■ Task
Of the lines in the listing below, count those containing "white". Provide the count and nothing else.
* * * *
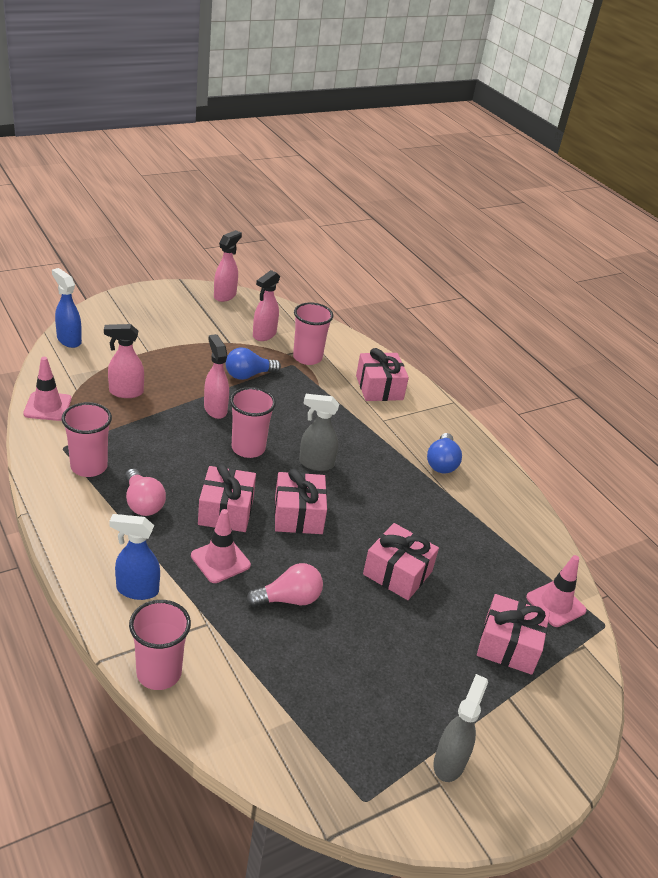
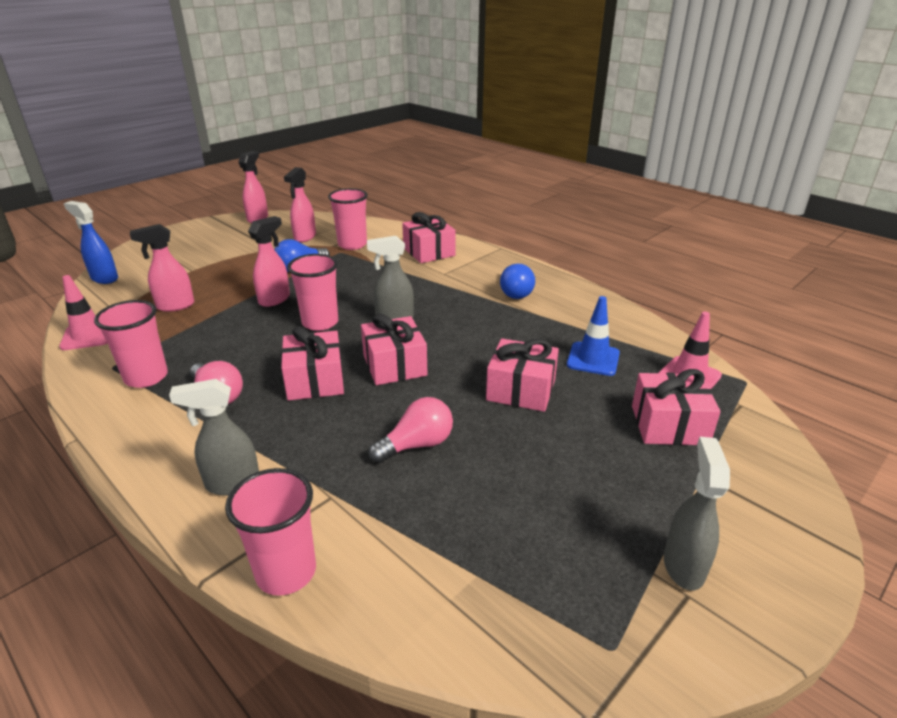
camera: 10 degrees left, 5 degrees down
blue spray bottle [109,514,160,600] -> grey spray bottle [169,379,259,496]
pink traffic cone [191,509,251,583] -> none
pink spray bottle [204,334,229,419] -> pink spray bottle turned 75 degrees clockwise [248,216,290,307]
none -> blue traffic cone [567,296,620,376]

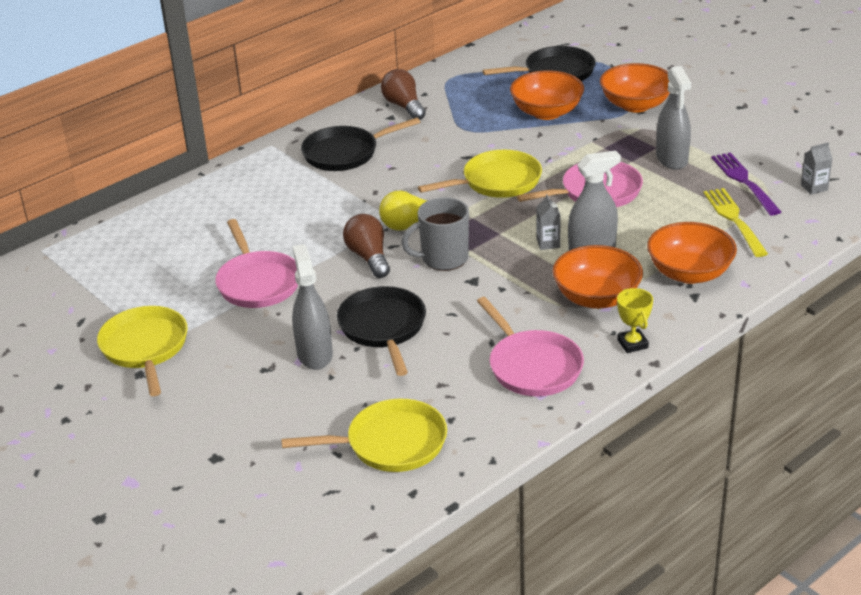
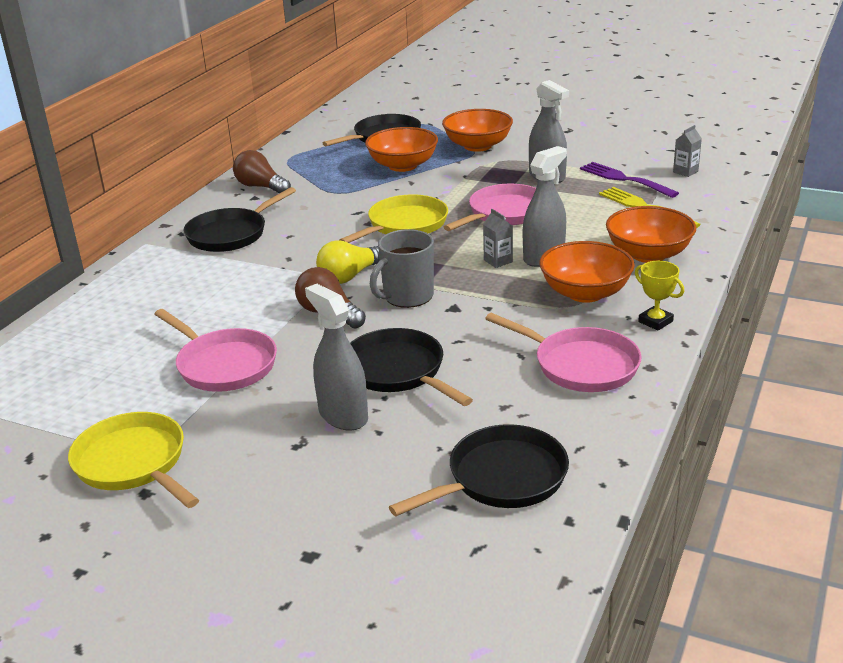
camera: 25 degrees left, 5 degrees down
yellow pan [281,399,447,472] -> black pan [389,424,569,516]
* * * *
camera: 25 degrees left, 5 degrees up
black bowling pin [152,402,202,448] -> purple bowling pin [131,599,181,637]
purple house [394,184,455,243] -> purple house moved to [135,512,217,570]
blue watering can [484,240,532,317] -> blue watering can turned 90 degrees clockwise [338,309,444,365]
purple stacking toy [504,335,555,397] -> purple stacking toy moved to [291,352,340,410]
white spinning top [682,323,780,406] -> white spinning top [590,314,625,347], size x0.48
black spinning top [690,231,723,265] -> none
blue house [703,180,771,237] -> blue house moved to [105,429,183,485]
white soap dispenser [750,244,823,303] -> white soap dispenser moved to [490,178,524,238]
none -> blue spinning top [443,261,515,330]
* * * *
■ Answer for this exercise
2